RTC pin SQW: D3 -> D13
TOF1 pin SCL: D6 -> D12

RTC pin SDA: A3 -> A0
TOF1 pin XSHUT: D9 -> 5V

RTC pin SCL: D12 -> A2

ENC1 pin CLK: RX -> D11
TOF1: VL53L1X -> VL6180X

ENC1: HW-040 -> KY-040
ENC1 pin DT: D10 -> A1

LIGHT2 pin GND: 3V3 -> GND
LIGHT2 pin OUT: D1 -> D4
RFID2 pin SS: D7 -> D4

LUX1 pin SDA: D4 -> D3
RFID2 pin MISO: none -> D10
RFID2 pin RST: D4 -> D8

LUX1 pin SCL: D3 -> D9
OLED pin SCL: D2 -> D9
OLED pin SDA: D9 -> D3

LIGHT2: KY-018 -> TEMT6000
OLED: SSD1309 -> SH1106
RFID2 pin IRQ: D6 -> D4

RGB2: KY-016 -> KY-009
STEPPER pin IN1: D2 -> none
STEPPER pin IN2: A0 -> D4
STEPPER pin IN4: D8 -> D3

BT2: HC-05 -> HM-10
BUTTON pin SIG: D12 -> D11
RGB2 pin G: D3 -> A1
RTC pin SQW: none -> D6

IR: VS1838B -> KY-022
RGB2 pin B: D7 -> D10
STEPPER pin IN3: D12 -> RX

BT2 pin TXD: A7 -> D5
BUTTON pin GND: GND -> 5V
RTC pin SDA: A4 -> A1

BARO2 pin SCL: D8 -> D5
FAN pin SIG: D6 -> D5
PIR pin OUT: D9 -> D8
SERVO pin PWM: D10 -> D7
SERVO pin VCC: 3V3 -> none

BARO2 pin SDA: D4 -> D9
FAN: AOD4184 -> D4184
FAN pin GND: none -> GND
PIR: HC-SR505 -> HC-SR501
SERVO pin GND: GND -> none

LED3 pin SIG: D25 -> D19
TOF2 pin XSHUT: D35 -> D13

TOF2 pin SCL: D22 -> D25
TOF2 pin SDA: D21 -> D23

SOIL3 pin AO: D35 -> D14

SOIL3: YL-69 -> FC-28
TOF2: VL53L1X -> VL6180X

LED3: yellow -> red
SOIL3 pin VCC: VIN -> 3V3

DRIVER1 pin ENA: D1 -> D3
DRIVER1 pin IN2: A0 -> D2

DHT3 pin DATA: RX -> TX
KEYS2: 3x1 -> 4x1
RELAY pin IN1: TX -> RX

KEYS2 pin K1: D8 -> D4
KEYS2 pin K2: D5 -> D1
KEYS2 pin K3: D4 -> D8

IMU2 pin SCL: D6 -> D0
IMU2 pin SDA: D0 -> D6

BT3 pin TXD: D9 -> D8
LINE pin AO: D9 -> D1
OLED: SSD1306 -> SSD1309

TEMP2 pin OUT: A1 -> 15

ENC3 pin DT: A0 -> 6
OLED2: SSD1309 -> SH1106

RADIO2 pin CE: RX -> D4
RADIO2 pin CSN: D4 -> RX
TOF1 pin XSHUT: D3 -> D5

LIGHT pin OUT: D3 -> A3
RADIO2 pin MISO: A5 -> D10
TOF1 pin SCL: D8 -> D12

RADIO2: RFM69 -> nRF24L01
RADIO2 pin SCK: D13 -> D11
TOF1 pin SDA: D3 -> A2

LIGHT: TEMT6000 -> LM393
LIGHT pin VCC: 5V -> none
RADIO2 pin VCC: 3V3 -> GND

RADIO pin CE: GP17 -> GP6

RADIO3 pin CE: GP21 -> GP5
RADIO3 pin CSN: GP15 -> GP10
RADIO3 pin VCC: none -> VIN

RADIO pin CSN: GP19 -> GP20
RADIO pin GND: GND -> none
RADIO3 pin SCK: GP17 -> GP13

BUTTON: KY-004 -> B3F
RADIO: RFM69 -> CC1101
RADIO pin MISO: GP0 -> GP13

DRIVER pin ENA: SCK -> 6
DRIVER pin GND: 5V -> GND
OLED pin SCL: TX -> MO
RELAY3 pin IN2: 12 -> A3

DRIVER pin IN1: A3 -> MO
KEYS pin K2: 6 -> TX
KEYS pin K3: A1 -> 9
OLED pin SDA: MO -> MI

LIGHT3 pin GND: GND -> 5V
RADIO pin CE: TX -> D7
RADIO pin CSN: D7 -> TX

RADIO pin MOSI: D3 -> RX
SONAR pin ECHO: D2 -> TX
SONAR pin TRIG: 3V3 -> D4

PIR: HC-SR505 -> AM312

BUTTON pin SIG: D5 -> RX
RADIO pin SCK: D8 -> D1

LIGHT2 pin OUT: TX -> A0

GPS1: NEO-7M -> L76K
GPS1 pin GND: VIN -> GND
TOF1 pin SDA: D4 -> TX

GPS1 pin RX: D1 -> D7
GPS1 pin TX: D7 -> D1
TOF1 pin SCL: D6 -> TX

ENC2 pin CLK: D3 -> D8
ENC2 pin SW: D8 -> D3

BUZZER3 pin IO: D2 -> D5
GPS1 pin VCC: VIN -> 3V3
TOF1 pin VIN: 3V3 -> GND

* * *

_TRY IT_
All lines from the one that contains "GPS1 pin GND: VIN -> GND" to the last line above must be given again exactly, with both included and nothing added.

_EXERCISE RESULT_
GPS1 pin GND: VIN -> GND
TOF1 pin SDA: D4 -> TX

GPS1 pin RX: D1 -> D7
GPS1 pin TX: D7 -> D1
TOF1 pin SCL: D6 -> TX

ENC2 pin CLK: D3 -> D8
ENC2 pin SW: D8 -> D3

BUZZER3 pin IO: D2 -> D5
GPS1 pin VCC: VIN -> 3V3
TOF1 pin VIN: 3V3 -> GND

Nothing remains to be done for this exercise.